PROBLEM –
Copy each entry below without any change.

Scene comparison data
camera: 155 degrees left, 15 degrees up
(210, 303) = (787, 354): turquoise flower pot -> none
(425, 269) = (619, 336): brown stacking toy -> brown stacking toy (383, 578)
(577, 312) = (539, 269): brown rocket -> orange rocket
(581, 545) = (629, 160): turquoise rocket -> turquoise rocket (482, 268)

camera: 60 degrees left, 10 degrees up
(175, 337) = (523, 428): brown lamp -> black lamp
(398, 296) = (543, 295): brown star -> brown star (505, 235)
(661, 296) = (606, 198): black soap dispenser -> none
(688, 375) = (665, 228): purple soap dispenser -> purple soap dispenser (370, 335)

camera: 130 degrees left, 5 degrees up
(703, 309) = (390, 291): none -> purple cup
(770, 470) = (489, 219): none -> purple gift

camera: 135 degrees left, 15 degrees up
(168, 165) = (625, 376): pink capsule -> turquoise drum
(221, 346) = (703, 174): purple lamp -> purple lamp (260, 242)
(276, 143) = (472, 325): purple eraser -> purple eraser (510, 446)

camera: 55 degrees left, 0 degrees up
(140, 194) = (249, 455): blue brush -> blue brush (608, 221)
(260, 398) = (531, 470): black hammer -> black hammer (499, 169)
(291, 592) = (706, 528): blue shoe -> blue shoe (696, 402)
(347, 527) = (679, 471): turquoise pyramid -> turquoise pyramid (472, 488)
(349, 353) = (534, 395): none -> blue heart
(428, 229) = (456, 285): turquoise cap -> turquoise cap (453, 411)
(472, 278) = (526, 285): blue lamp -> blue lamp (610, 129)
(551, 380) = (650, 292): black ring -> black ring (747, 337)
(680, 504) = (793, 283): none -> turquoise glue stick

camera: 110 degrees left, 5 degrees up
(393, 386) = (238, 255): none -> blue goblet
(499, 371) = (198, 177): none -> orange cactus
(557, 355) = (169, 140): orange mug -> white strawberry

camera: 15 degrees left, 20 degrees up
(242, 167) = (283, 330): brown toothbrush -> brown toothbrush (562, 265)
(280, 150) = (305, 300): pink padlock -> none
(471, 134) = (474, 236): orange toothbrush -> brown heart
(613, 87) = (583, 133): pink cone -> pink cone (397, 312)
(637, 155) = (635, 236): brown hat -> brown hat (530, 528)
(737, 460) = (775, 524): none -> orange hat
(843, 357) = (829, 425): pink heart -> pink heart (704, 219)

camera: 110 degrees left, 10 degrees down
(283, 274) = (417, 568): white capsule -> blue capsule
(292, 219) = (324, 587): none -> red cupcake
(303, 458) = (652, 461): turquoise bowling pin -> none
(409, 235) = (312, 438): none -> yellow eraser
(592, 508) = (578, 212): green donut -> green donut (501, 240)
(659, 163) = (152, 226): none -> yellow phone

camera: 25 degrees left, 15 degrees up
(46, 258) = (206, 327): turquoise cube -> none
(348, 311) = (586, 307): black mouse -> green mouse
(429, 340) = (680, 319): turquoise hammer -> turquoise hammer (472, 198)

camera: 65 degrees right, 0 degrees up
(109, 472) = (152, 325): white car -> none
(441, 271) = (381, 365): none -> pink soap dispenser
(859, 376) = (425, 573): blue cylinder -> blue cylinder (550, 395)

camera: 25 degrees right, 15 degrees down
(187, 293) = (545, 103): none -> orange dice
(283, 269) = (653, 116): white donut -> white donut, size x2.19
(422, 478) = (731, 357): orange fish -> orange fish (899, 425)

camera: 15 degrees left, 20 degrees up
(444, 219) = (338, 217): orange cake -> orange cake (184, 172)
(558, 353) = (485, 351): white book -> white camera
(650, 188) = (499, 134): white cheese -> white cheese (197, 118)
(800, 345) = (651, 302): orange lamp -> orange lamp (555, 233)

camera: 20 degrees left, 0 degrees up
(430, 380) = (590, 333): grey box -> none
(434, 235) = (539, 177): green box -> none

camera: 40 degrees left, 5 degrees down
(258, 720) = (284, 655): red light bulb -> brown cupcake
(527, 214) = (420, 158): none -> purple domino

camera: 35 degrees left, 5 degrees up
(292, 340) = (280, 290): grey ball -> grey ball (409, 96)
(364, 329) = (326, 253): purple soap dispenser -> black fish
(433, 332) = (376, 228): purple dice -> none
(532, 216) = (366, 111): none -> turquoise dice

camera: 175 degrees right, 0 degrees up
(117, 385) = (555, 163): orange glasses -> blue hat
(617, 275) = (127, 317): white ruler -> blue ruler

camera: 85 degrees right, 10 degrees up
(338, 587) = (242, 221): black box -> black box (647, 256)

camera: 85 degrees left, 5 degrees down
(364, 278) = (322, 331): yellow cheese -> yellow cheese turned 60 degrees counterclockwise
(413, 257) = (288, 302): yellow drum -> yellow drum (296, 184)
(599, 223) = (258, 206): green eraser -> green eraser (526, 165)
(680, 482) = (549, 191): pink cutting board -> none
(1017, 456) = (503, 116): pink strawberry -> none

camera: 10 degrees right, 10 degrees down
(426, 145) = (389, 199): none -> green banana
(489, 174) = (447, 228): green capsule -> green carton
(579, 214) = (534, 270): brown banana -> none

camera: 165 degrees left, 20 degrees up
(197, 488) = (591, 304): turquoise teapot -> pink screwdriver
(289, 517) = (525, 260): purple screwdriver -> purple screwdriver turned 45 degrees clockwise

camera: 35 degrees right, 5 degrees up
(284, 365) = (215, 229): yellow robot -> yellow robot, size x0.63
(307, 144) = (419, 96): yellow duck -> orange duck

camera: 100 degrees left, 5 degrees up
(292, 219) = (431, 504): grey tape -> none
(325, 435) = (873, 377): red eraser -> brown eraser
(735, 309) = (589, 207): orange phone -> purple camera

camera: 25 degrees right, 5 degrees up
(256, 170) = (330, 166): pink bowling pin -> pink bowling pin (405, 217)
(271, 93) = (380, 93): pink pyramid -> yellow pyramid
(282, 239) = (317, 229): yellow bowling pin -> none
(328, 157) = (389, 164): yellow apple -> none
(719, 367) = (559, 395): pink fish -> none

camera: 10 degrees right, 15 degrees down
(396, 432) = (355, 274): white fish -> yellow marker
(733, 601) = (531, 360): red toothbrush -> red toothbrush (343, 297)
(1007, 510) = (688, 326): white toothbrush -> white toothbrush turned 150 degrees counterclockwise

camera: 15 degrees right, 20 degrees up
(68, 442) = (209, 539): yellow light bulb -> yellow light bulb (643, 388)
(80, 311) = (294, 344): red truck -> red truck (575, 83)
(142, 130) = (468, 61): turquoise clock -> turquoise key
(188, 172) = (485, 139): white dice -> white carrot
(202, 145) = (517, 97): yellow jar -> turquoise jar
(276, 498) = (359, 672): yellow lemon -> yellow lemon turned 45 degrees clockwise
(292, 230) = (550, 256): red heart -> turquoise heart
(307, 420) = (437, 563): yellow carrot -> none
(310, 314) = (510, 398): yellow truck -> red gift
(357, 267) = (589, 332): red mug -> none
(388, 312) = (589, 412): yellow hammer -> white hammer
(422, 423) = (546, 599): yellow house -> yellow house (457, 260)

RESPONSE AREA –
camera: 155 degrees left, 15 degrees up
(210, 303) = (787, 354): turquoise flower pot -> none
(425, 269) = (619, 336): brown stacking toy -> brown stacking toy (383, 578)
(577, 312) = (539, 269): brown rocket -> orange rocket
(581, 545) = (629, 160): turquoise rocket -> turquoise rocket (482, 268)

camera: 60 degrees left, 10 degrees up
(175, 337) = (523, 428): brown lamp -> black lamp
(398, 296) = (543, 295): brown star -> brown star (505, 235)
(661, 296) = (606, 198): black soap dispenser -> none
(688, 375) = (665, 228): purple soap dispenser -> purple soap dispenser (370, 335)

camera: 130 degrees left, 5 degrees up
(703, 309) = (390, 291): none -> purple cup
(770, 470) = (489, 219): none -> purple gift

camera: 135 degrees left, 15 degrees up
(168, 165) = (625, 376): pink capsule -> turquoise drum
(221, 346) = (703, 174): purple lamp -> purple lamp (260, 242)
(276, 143) = (472, 325): purple eraser -> purple eraser (510, 446)

camera: 55 degrees left, 0 degrees up
(140, 194) = (249, 455): blue brush -> blue brush (608, 221)
(260, 398) = (531, 470): black hammer -> black hammer (499, 169)
(291, 592) = (706, 528): blue shoe -> blue shoe (696, 402)
(347, 527) = (679, 471): turquoise pyramid -> turquoise pyramid (472, 488)
(349, 353) = (534, 395): none -> blue heart
(428, 229) = (456, 285): turquoise cap -> turquoise cap (453, 411)
(472, 278) = (526, 285): blue lamp -> blue lamp (610, 129)
(551, 380) = (650, 292): black ring -> black ring (747, 337)
(680, 504) = (793, 283): none -> turquoise glue stick

camera: 110 degrees left, 5 degrees up
(393, 386) = (238, 255): none -> blue goblet
(499, 371) = (198, 177): none -> orange cactus
(557, 355) = (169, 140): orange mug -> white strawberry

camera: 15 degrees left, 20 degrees up
(242, 167) = (283, 330): brown toothbrush -> brown toothbrush (562, 265)
(280, 150) = (305, 300): pink padlock -> none
(471, 134) = (474, 236): orange toothbrush -> brown heart
(613, 87) = (583, 133): pink cone -> pink cone (397, 312)
(637, 155) = (635, 236): brown hat -> brown hat (530, 528)
(737, 460) = (775, 524): none -> orange hat
(843, 357) = (829, 425): pink heart -> pink heart (704, 219)

camera: 110 degrees left, 10 degrees down
(283, 274) = (417, 568): white capsule -> blue capsule
(292, 219) = (324, 587): none -> red cupcake
(303, 458) = (652, 461): turquoise bowling pin -> none
(409, 235) = (312, 438): none -> yellow eraser
(592, 508) = (578, 212): green donut -> green donut (501, 240)
(659, 163) = (152, 226): none -> yellow phone

camera: 25 degrees left, 15 degrees up
(46, 258) = (206, 327): turquoise cube -> none
(348, 311) = (586, 307): black mouse -> green mouse
(429, 340) = (680, 319): turquoise hammer -> turquoise hammer (472, 198)

camera: 65 degrees right, 0 degrees up
(109, 472) = (152, 325): white car -> none
(441, 271) = (381, 365): none -> pink soap dispenser
(859, 376) = (425, 573): blue cylinder -> blue cylinder (550, 395)

camera: 25 degrees right, 15 degrees down
(187, 293) = (545, 103): none -> orange dice
(283, 269) = (653, 116): white donut -> white donut, size x2.19
(422, 478) = (731, 357): orange fish -> orange fish (899, 425)

camera: 15 degrees left, 20 degrees up
(444, 219) = (338, 217): orange cake -> orange cake (184, 172)
(558, 353) = (485, 351): white book -> white camera
(650, 188) = (499, 134): white cheese -> white cheese (197, 118)
(800, 345) = (651, 302): orange lamp -> orange lamp (555, 233)

camera: 20 degrees left, 0 degrees up
(430, 380) = (590, 333): grey box -> none
(434, 235) = (539, 177): green box -> none

camera: 40 degrees left, 5 degrees down
(258, 720) = (284, 655): red light bulb -> brown cupcake
(527, 214) = (420, 158): none -> purple domino

camera: 35 degrees left, 5 degrees up
(292, 340) = (280, 290): grey ball -> grey ball (409, 96)
(364, 329) = (326, 253): purple soap dispenser -> black fish
(433, 332) = (376, 228): purple dice -> none
(532, 216) = (366, 111): none -> turquoise dice

camera: 175 degrees right, 0 degrees up
(117, 385) = (555, 163): orange glasses -> blue hat
(617, 275) = (127, 317): white ruler -> blue ruler

camera: 85 degrees right, 10 degrees up
(338, 587) = (242, 221): black box -> black box (647, 256)

camera: 85 degrees left, 5 degrees down
(364, 278) = (322, 331): yellow cheese -> yellow cheese turned 60 degrees counterclockwise
(413, 257) = (288, 302): yellow drum -> yellow drum (296, 184)
(599, 223) = (258, 206): green eraser -> green eraser (526, 165)
(680, 482) = (549, 191): pink cutting board -> none
(1017, 456) = (503, 116): pink strawberry -> none

camera: 10 degrees right, 10 degrees down
(426, 145) = (389, 199): none -> green banana
(489, 174) = (447, 228): green capsule -> green carton
(579, 214) = (534, 270): brown banana -> none

camera: 165 degrees left, 20 degrees up
(197, 488) = (591, 304): turquoise teapot -> pink screwdriver
(289, 517) = (525, 260): purple screwdriver -> purple screwdriver turned 45 degrees clockwise

camera: 35 degrees right, 5 degrees up
(284, 365) = (215, 229): yellow robot -> yellow robot, size x0.63
(307, 144) = (419, 96): yellow duck -> orange duck

camera: 100 degrees left, 5 degrees up
(292, 219) = (431, 504): grey tape -> none
(325, 435) = (873, 377): red eraser -> brown eraser
(735, 309) = (589, 207): orange phone -> purple camera

camera: 25 degrees right, 5 degrees up
(256, 170) = (330, 166): pink bowling pin -> pink bowling pin (405, 217)
(271, 93) = (380, 93): pink pyramid -> yellow pyramid
(282, 239) = (317, 229): yellow bowling pin -> none
(328, 157) = (389, 164): yellow apple -> none
(719, 367) = (559, 395): pink fish -> none

camera: 10 degrees right, 15 degrees down
(396, 432) = (355, 274): white fish -> yellow marker
(733, 601) = (531, 360): red toothbrush -> red toothbrush (343, 297)
(1007, 510) = (688, 326): white toothbrush -> white toothbrush turned 150 degrees counterclockwise

camera: 15 degrees right, 20 degrees up
(68, 442) = (209, 539): yellow light bulb -> yellow light bulb (643, 388)
(80, 311) = (294, 344): red truck -> red truck (575, 83)
(142, 130) = (468, 61): turquoise clock -> turquoise key
(188, 172) = (485, 139): white dice -> white carrot
(202, 145) = (517, 97): yellow jar -> turquoise jar
(276, 498) = (359, 672): yellow lemon -> yellow lemon turned 45 degrees clockwise
(292, 230) = (550, 256): red heart -> turquoise heart
(307, 420) = (437, 563): yellow carrot -> none
(310, 314) = (510, 398): yellow truck -> red gift
(357, 267) = (589, 332): red mug -> none
(388, 312) = (589, 412): yellow hammer -> white hammer
(422, 423) = (546, 599): yellow house -> yellow house (457, 260)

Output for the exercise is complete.